Work instructions: Starting at the line with "yellow ellipse: (67, 347) -> (50, 384), moved", return every line through the final one of the data, word for word. Pictures stay out.

--

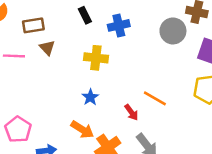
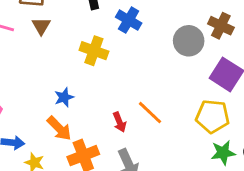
blue cross: (119, 25) -> (129, 20), turned 30
blue star: (90, 97) -> (64, 97), moved

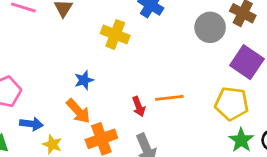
orange line: (150, 113) -> (169, 98), turned -52
green star: (223, 153) -> (241, 140), turned -30

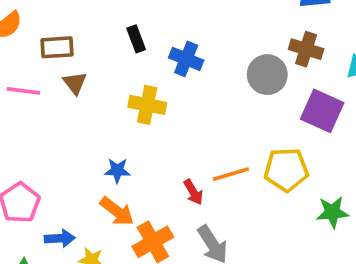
blue star: (84, 80) -> (117, 170), turned 30
yellow pentagon: (232, 104) -> (286, 170), moved
green star: (241, 140) -> (332, 212), turned -30

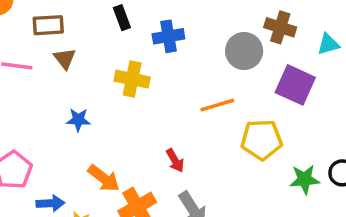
blue cross: (186, 59) -> (168, 36), turned -32
blue star: (117, 170) -> (78, 120), moved
orange line: (231, 174) -> (217, 105), moved

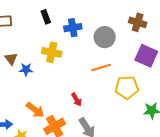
gray circle: (244, 51) -> (105, 37), moved
brown triangle: (65, 59) -> (11, 59), moved
blue star: (78, 120) -> (26, 70), moved

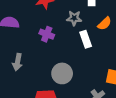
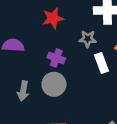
gray circle: (62, 73) -> (54, 84), moved

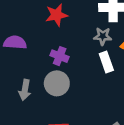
gray star: (88, 39) -> (103, 36), moved

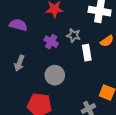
gray star: (103, 36) -> (74, 35), moved
gray circle: (57, 83) -> (55, 75), moved

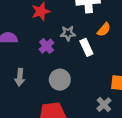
purple cross: (51, 42) -> (47, 46), turned 32

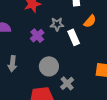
gray cross: (104, 105) -> (67, 83), moved

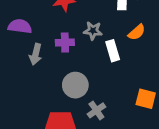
purple cross: (37, 36) -> (65, 43), turned 32
gray arrow: (12, 64) -> (36, 54), moved

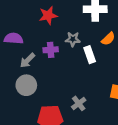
gray arrow: (36, 54) -> (27, 60), turned 35
gray circle: (75, 85) -> (26, 85), moved

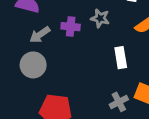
white rectangle: (90, 55) -> (121, 58), moved
gray cross: (79, 103) -> (119, 102), moved

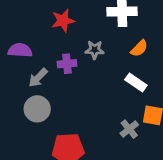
white rectangle: (121, 58) -> (136, 83), moved, turned -35

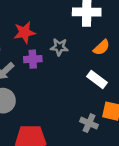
red star: (63, 21) -> (25, 32), moved
gray cross: (129, 129) -> (89, 123), turned -30

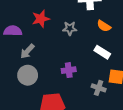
orange semicircle: (102, 47) -> (104, 26), turned 80
purple cross: (33, 59) -> (69, 70), moved

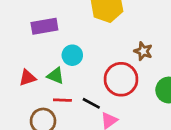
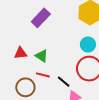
purple rectangle: (44, 26) -> (41, 18), turned -48
cyan circle: (72, 55) -> (88, 44), moved

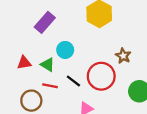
cyan circle: (88, 44) -> (65, 50), moved
black line: (64, 82) -> (73, 81), moved

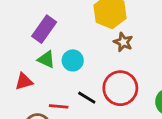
brown star: (123, 56) -> (123, 42), moved
green triangle: (48, 65) -> (46, 59), moved

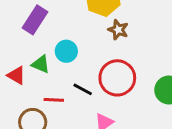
green triangle: (46, 59) -> (41, 64), moved
red triangle: (24, 81) -> (16, 75), turned 48

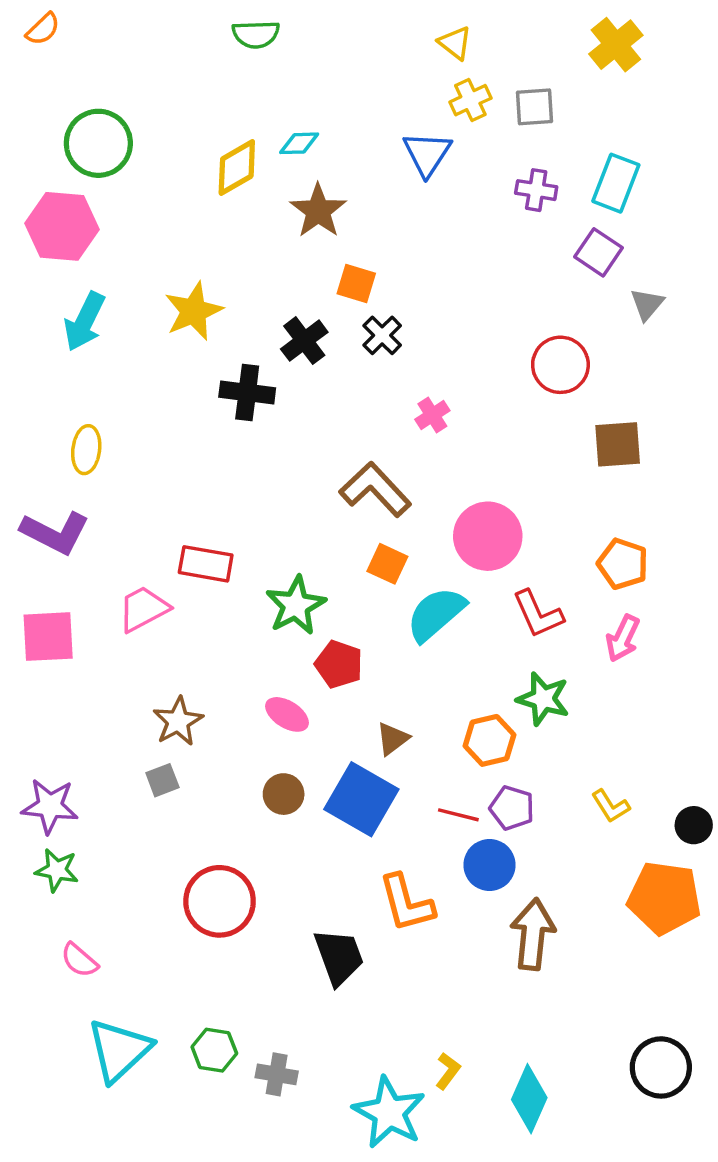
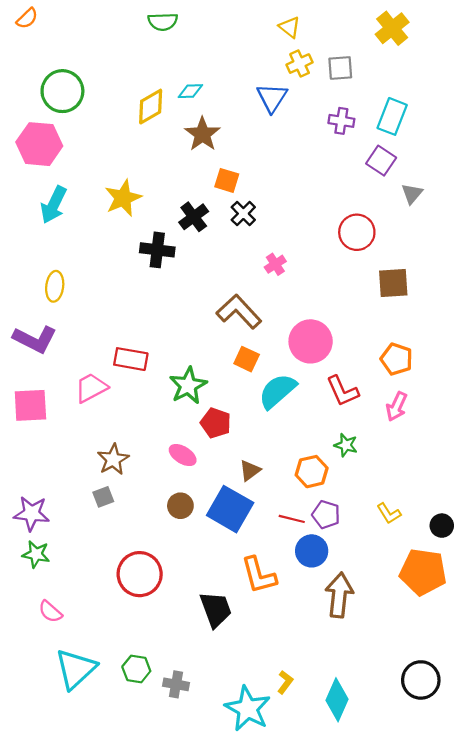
green star: (543, 699) -> (346, 445), size x0.7

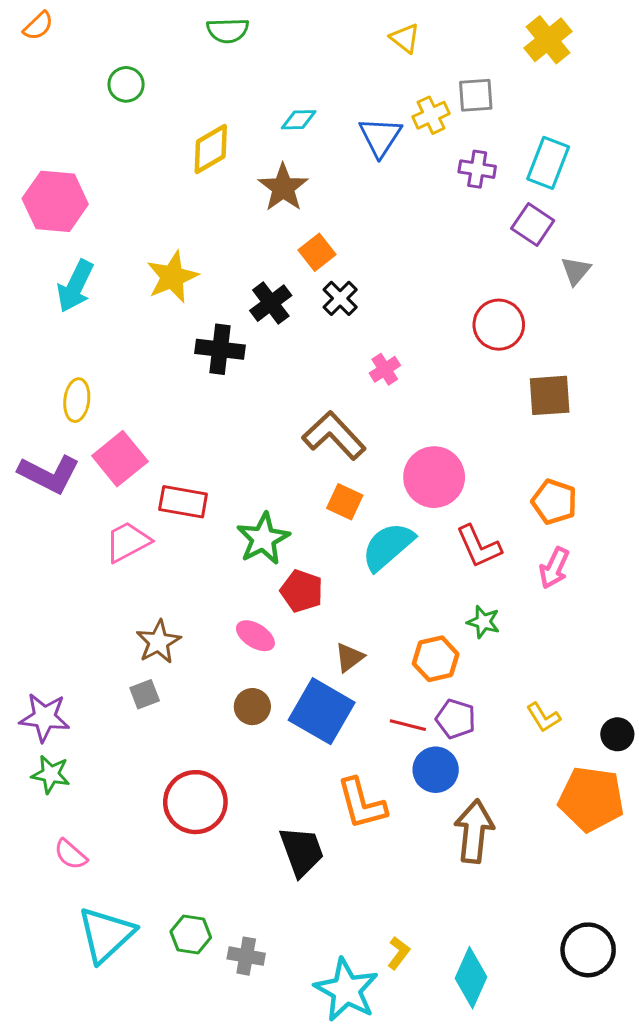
yellow cross: (300, 64) -> (431, 115), moved
green circle: (62, 91) -> (126, 84), moved, size x0.6
cyan diamond: (190, 91) -> (299, 120), moved
orange square: (227, 180) -> (317, 252), turned 35
pink square: (30, 405) -> (120, 459), moved, turned -36

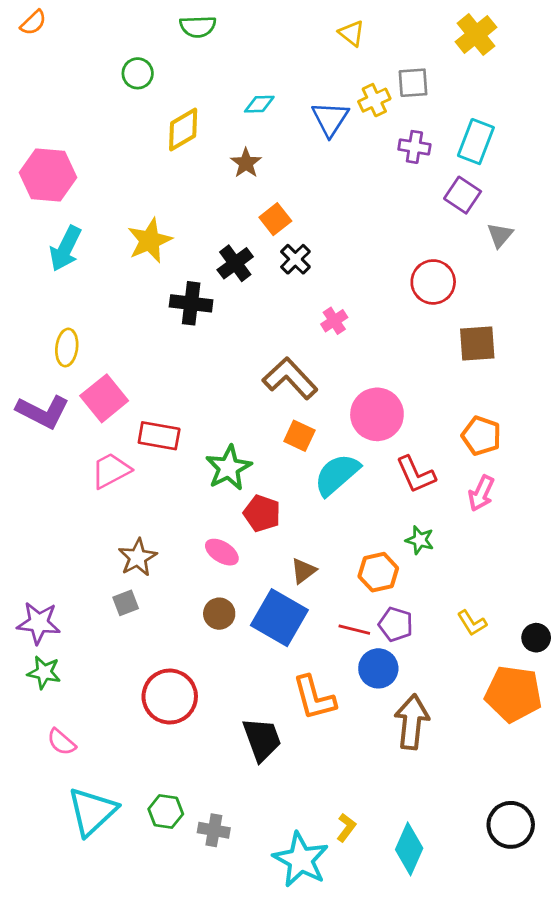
green circle: (126, 84) -> (138, 73), moved
brown star: (283, 188) -> (246, 163), size x0.7

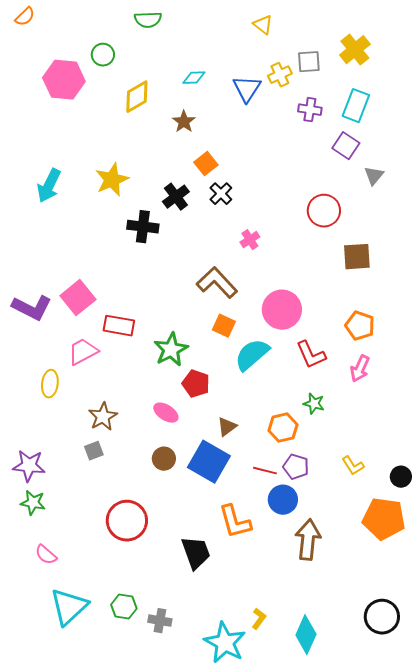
yellow cross: (476, 35) -> (355, 50), moved
pink hexagon: (48, 175) -> (64, 80), moved
yellow ellipse: (67, 347) -> (50, 384), moved

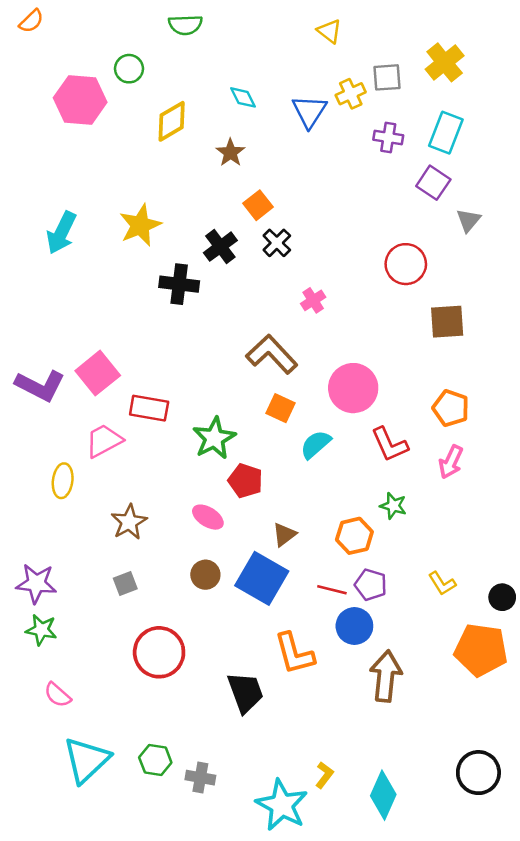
cyan diamond: (194, 78) -> (243, 97), turned 65
cyan semicircle: (252, 355) -> (316, 444), size x0.7
gray square: (94, 451) -> (125, 583), moved

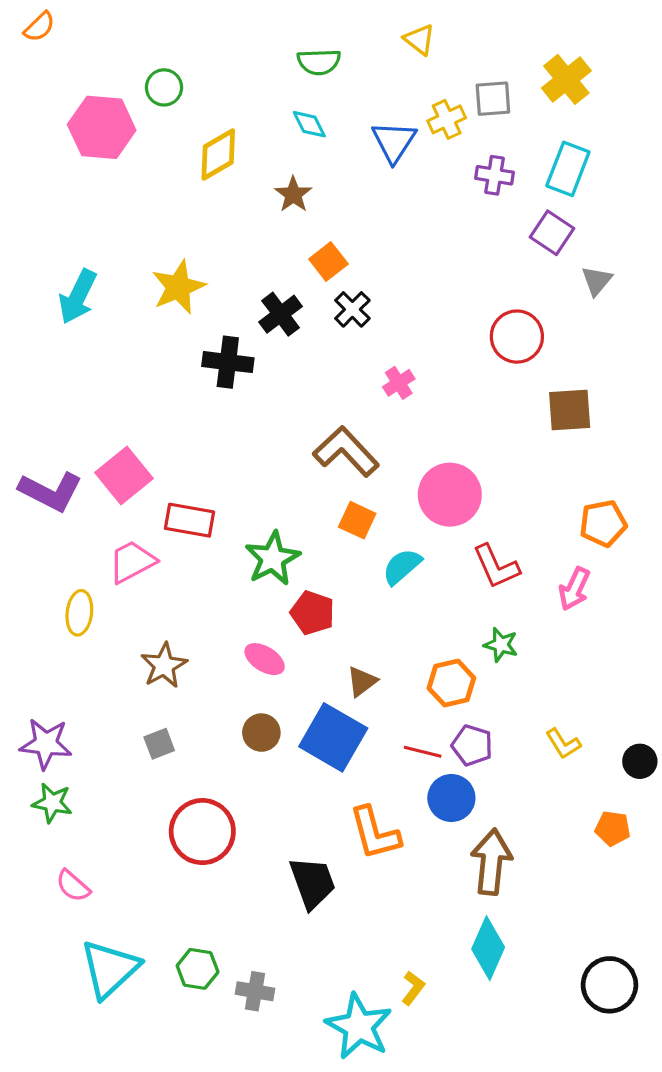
green semicircle: (185, 25) -> (319, 62), moved
orange pentagon: (451, 408) -> (603, 523), moved, turned -30
orange pentagon: (481, 650) -> (613, 828), size x0.5
cyan diamond: (383, 795) -> (488, 948), moved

--

Answer to the problem:
yellow ellipse: (67, 347) -> (50, 384), moved

cyan diamond: (194, 78) -> (243, 97), turned 65
cyan semicircle: (252, 355) -> (316, 444), size x0.7
gray square: (94, 451) -> (125, 583), moved

green semicircle: (185, 25) -> (319, 62), moved
orange pentagon: (451, 408) -> (603, 523), moved, turned -30
orange pentagon: (481, 650) -> (613, 828), size x0.5
cyan diamond: (383, 795) -> (488, 948), moved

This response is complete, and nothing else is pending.